====== Dataset entries ======

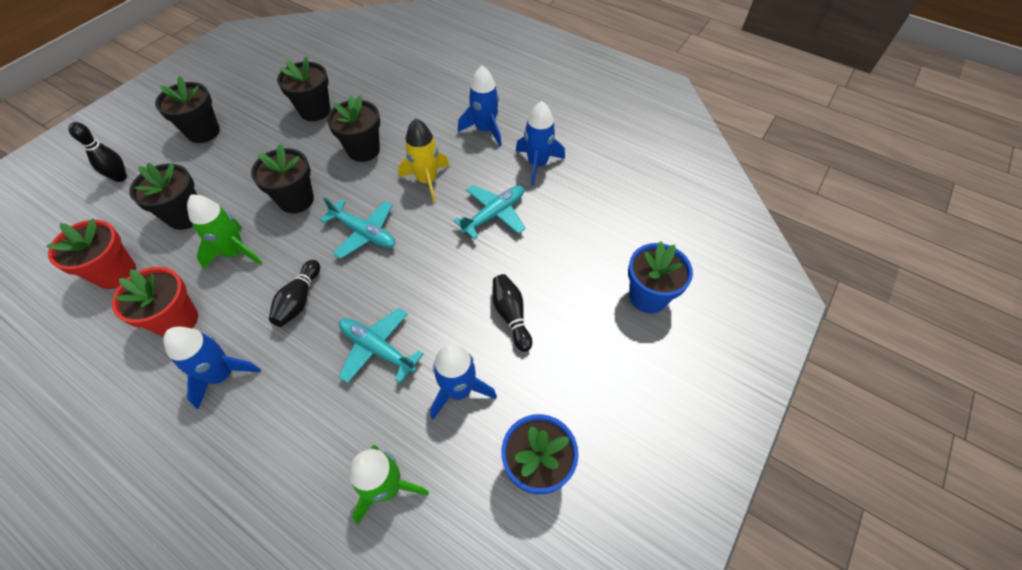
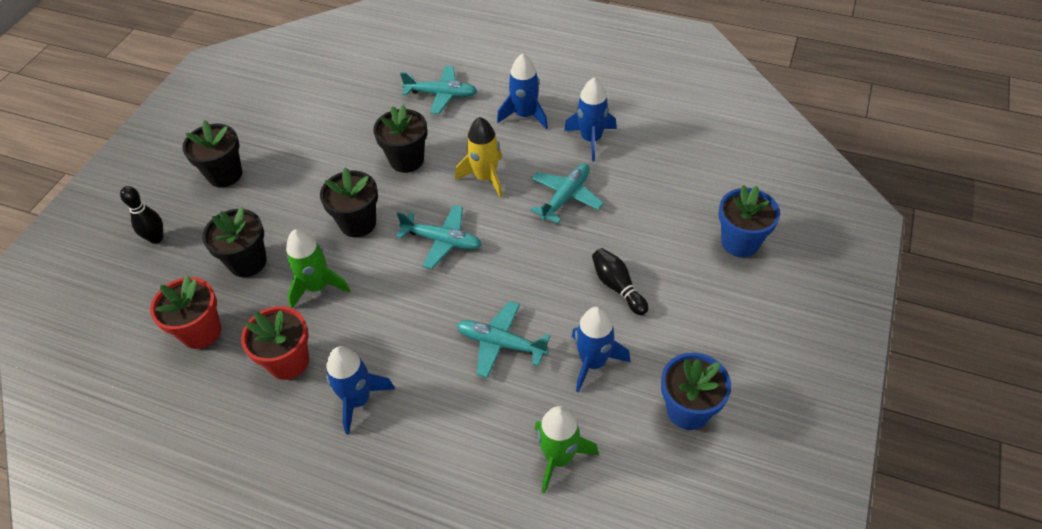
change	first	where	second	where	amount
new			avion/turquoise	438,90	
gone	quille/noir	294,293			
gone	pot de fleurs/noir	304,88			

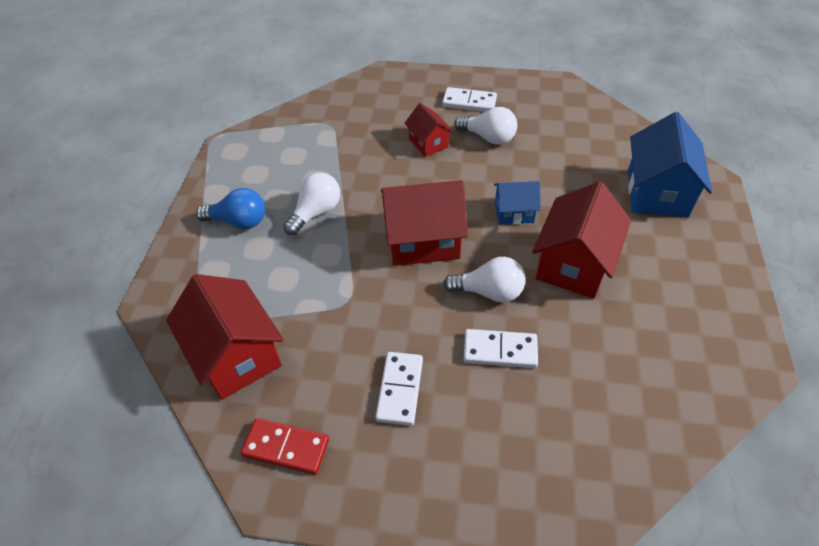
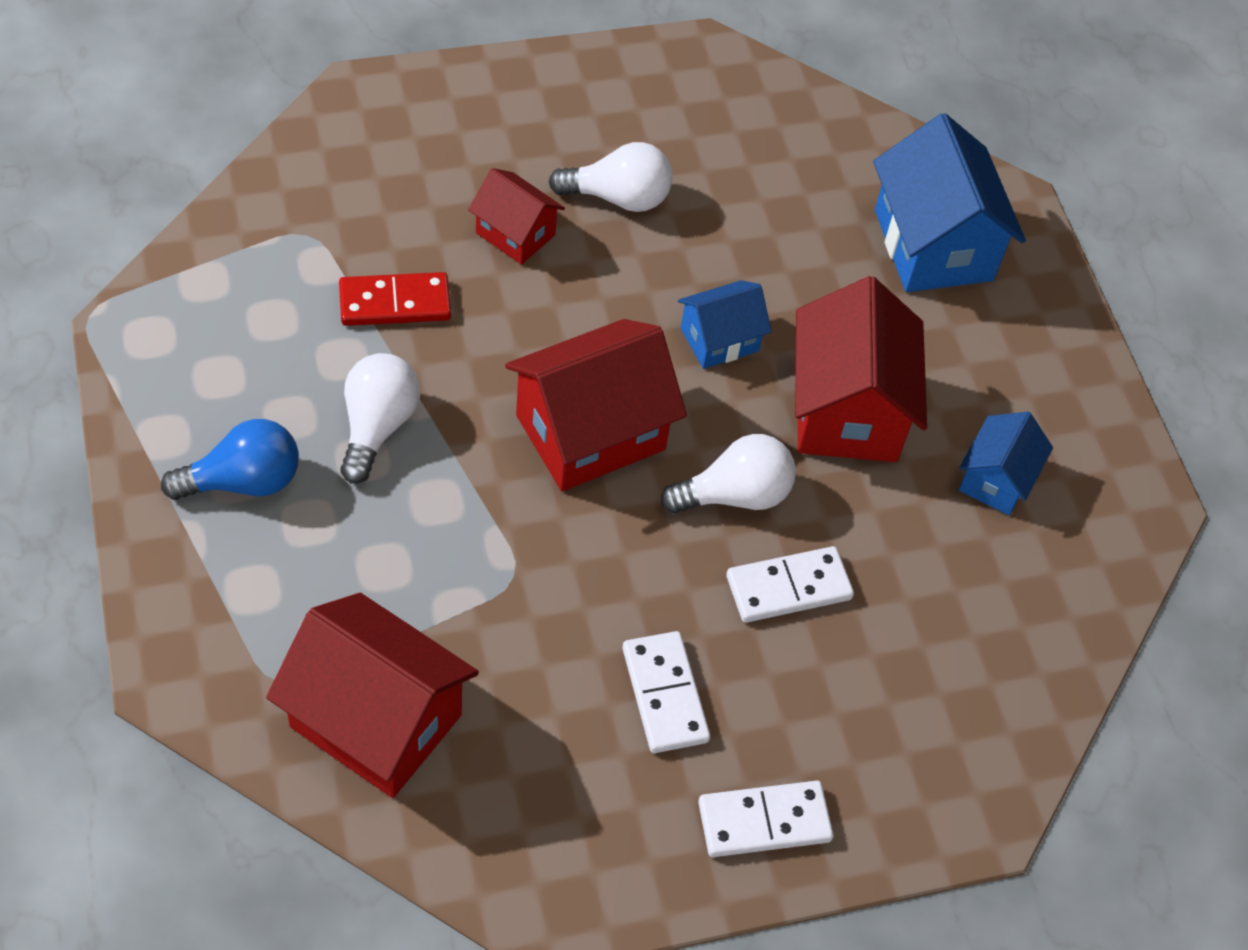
change	first	where	second	where	amount
shifted	domino/rouge	285,446		395,299	
shifted	domino/blanc	469,99		765,819	
new			maison/bleu	1006,463	

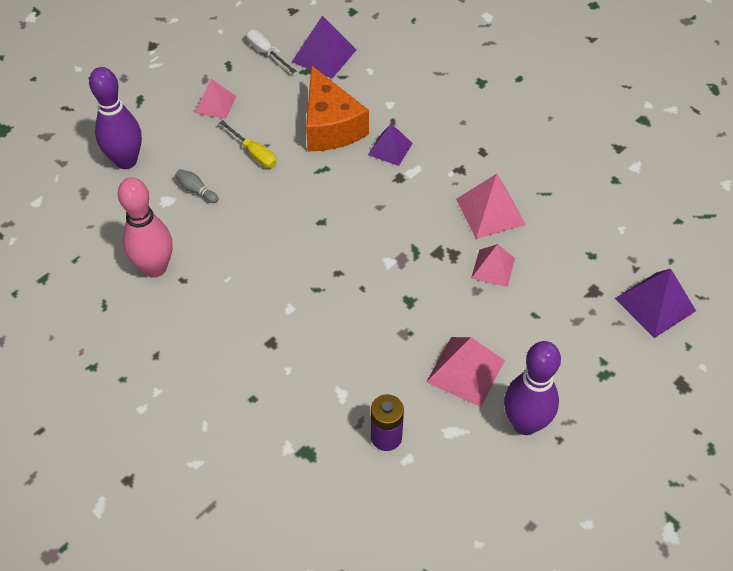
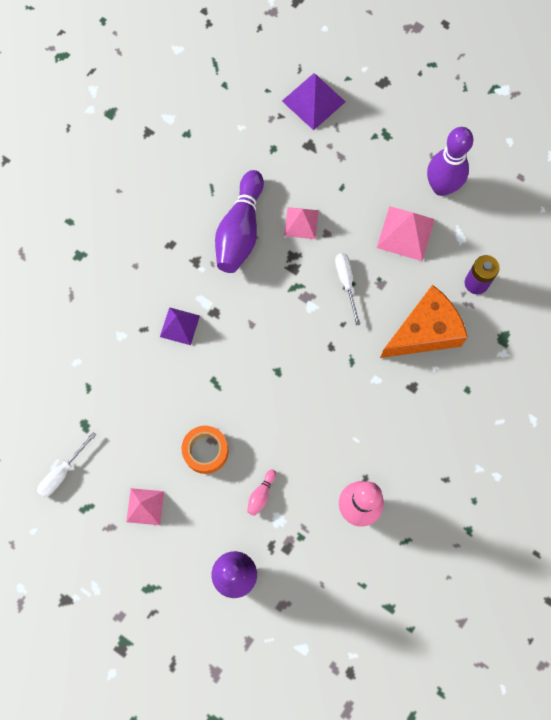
change	first	where	second	where	amount
swapped	tournevis/jaune	248,144	ruban adhésif/orange	205,450	
swapped	pyramide/rose	491,206	quille/violet	239,221	
repainted	quille/gris	196,186	quille/rose	261,492	
new			tournevis/blanc	348,289	
shifted	fromage/orange	337,108		424,321	
gone	pyramide/violet	324,47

======

* _Problem details_
Be exact. Write out all the entries and omit the pictures.

* _Response below_
change	first	where	second	where	amount
new			avion/turquoise	438,90	
gone	quille/noir	294,293			
gone	pot de fleurs/noir	304,88			

change	first	where	second	where	amount
shifted	domino/rouge	285,446		395,299	
shifted	domino/blanc	469,99		765,819	
new			maison/bleu	1006,463	

change	first	where	second	where	amount
swapped	tournevis/jaune	248,144	ruban adhésif/orange	205,450	
swapped	pyramide/rose	491,206	quille/violet	239,221	
repainted	quille/gris	196,186	quille/rose	261,492	
new			tournevis/blanc	348,289	
shifted	fromage/orange	337,108		424,321	
gone	pyramide/violet	324,47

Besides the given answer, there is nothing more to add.